* [AVAILABLE DATA]:
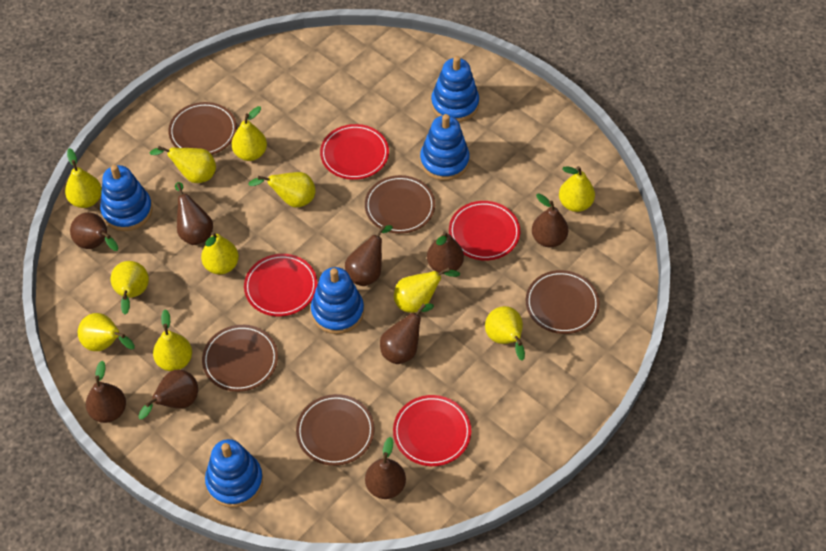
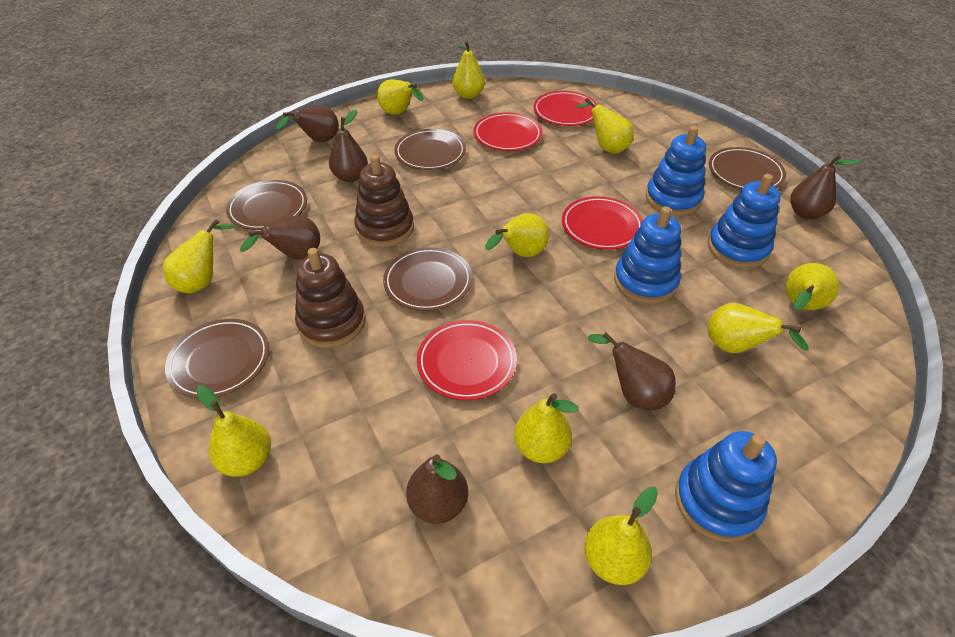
blue stacking toy: 5 -> 4
brown pear: 9 -> 6
brown stacking toy: 0 -> 2
yellow pear: 11 -> 10

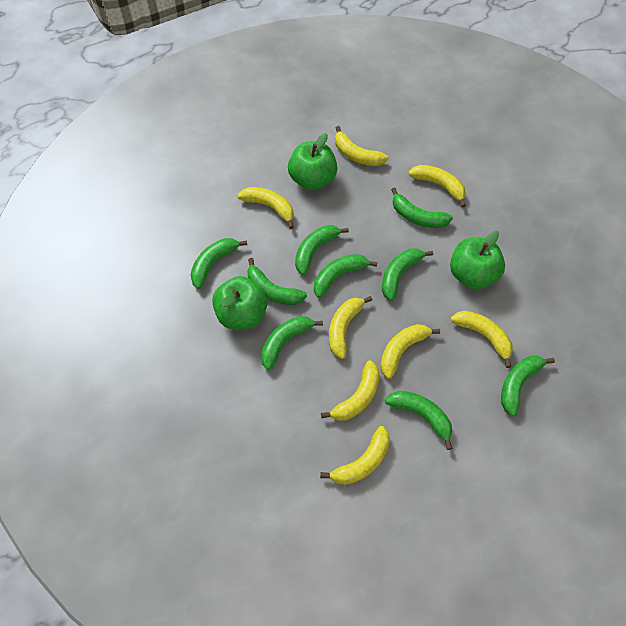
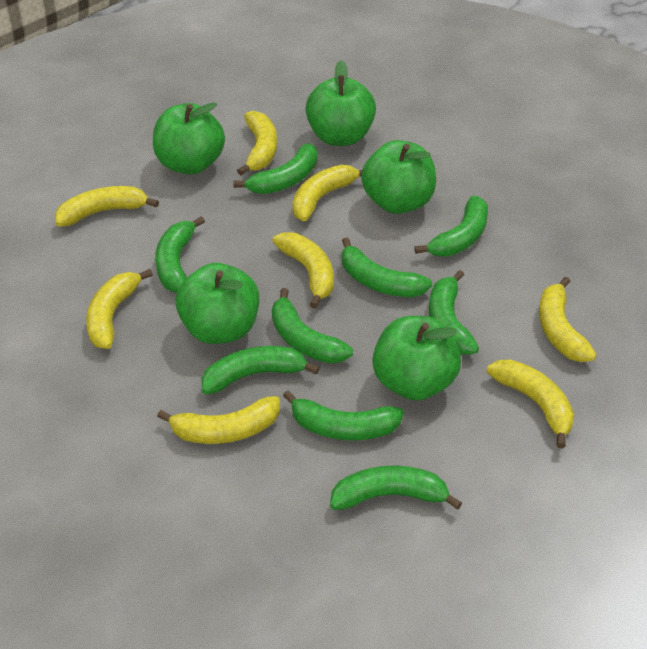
green apple: 3 -> 5

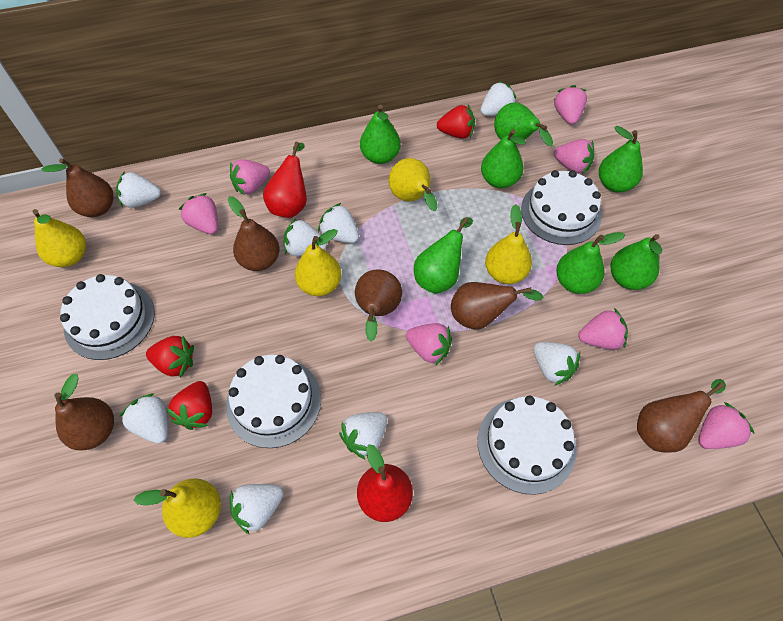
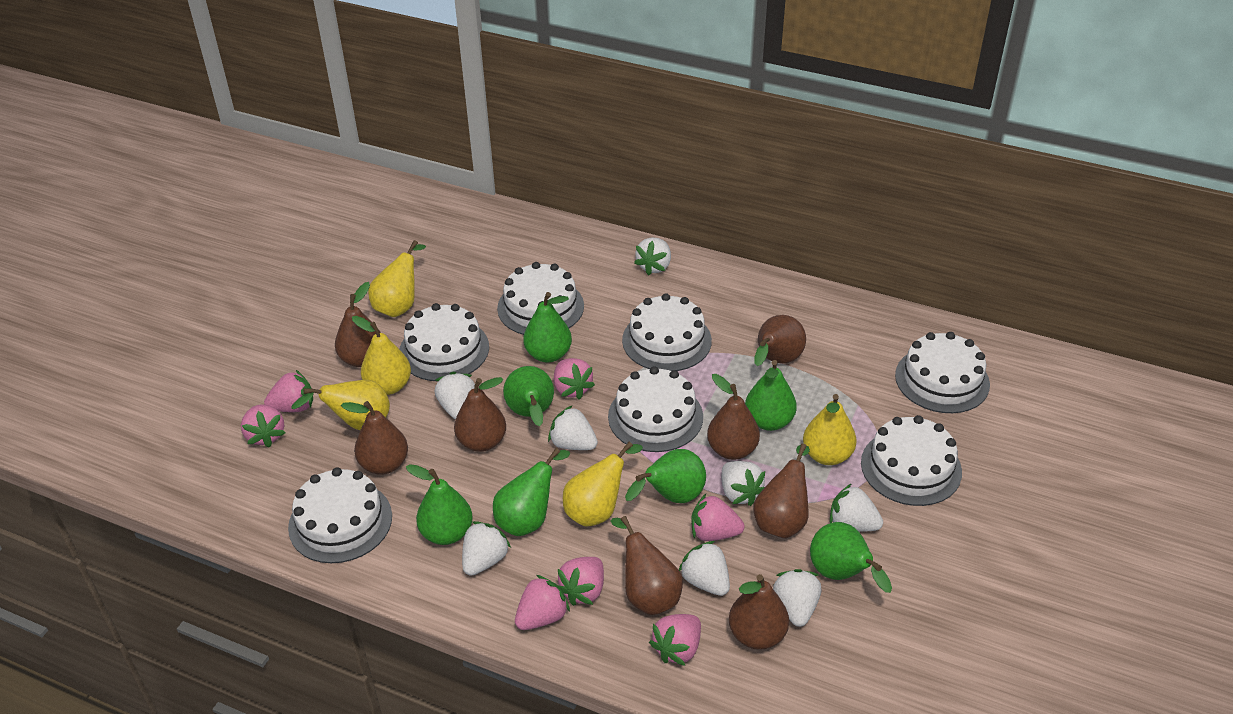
brown pear: 6 -> 8
red pear: 2 -> 0
red strawberry: 3 -> 0
white cake: 4 -> 7

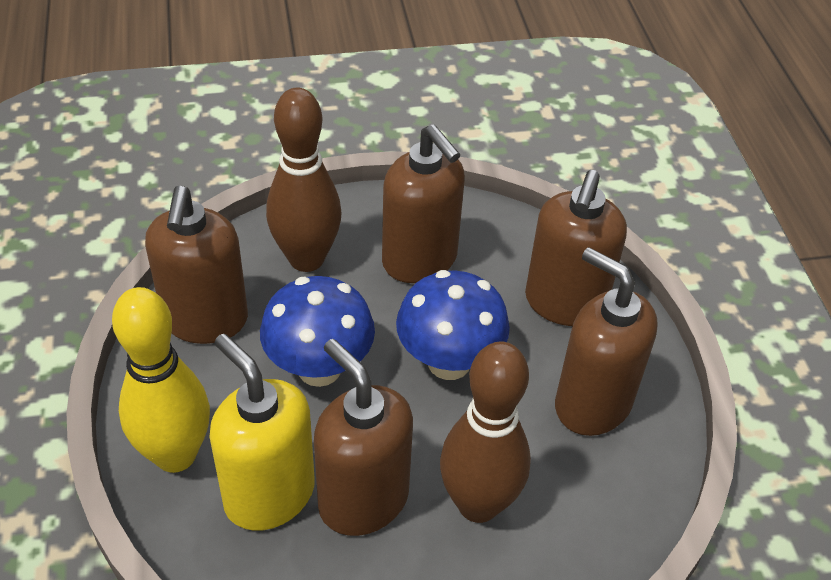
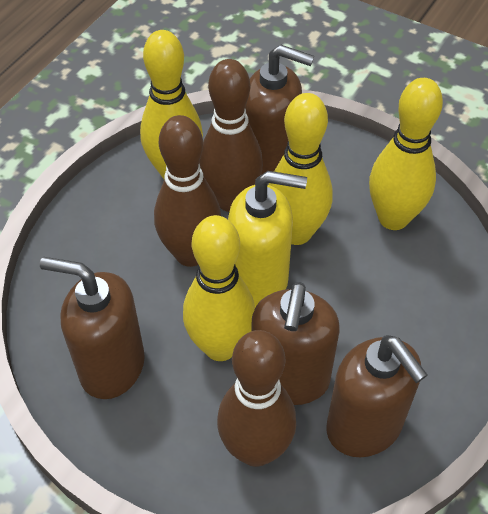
blue mushroom: 2 -> 0
brown bowling pin: 2 -> 3
brown soap dispenser: 5 -> 4
yellow bowling pin: 1 -> 4

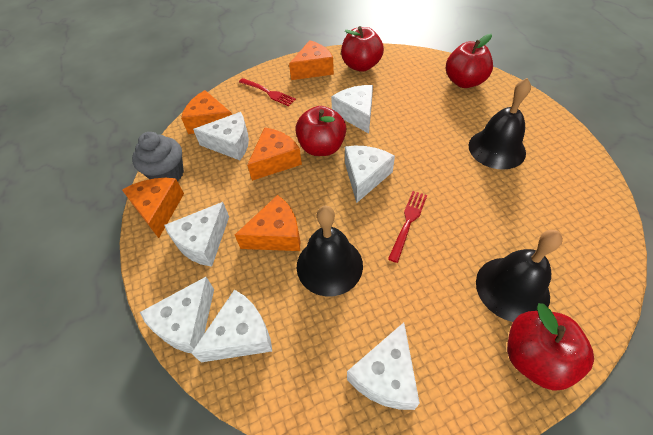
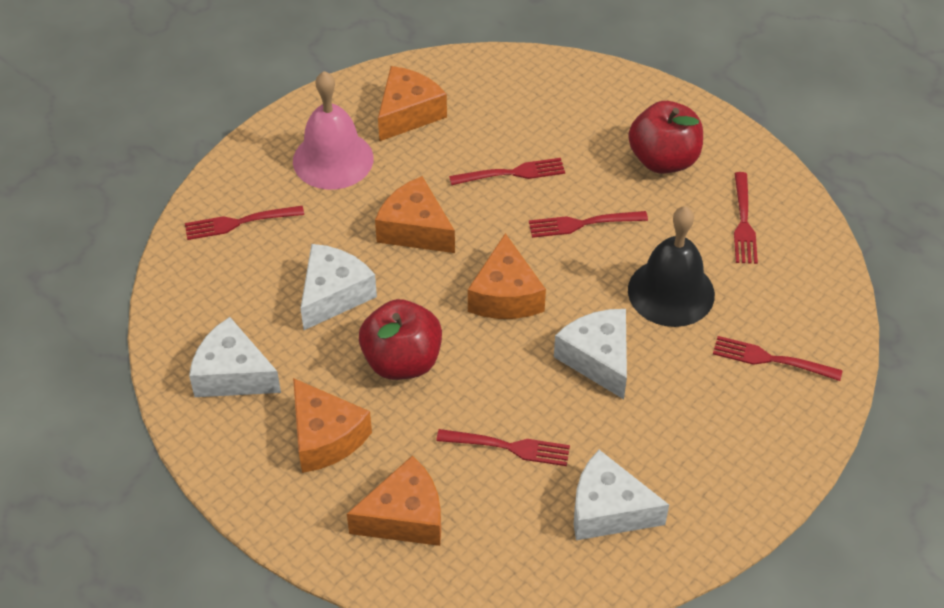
black bell: 3 -> 1
grey cupcake: 1 -> 0
pink bell: 0 -> 1
red apple: 4 -> 2
red fork: 2 -> 6
white cheese: 7 -> 4

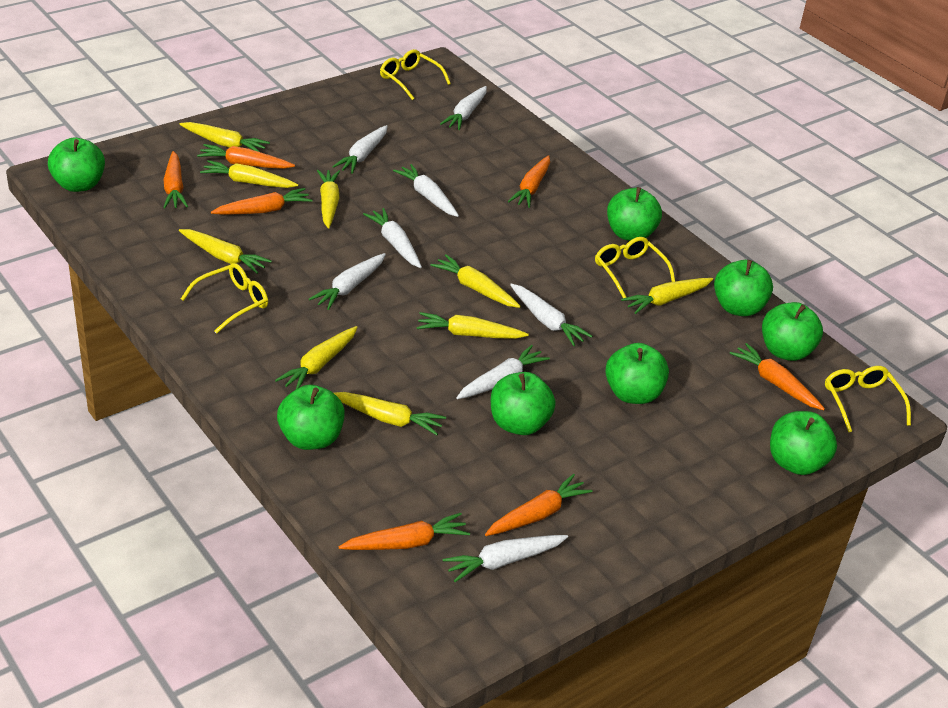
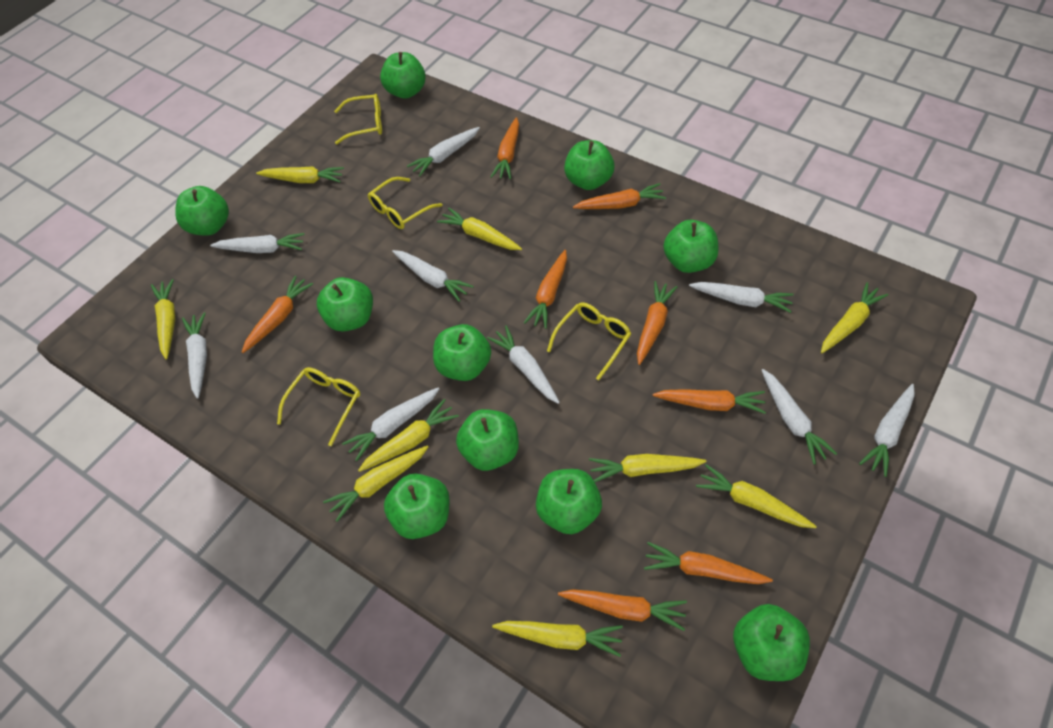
green apple: 8 -> 10
orange carrot: 7 -> 8
white carrot: 8 -> 9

* [TO DO]:
Reproduce each line of the records above, exactly and without pictures.

* [RESPONSE AREA]:
blue stacking toy: 5 -> 4
brown pear: 9 -> 6
brown stacking toy: 0 -> 2
yellow pear: 11 -> 10

green apple: 3 -> 5

brown pear: 6 -> 8
red pear: 2 -> 0
red strawberry: 3 -> 0
white cake: 4 -> 7

blue mushroom: 2 -> 0
brown bowling pin: 2 -> 3
brown soap dispenser: 5 -> 4
yellow bowling pin: 1 -> 4

black bell: 3 -> 1
grey cupcake: 1 -> 0
pink bell: 0 -> 1
red apple: 4 -> 2
red fork: 2 -> 6
white cheese: 7 -> 4

green apple: 8 -> 10
orange carrot: 7 -> 8
white carrot: 8 -> 9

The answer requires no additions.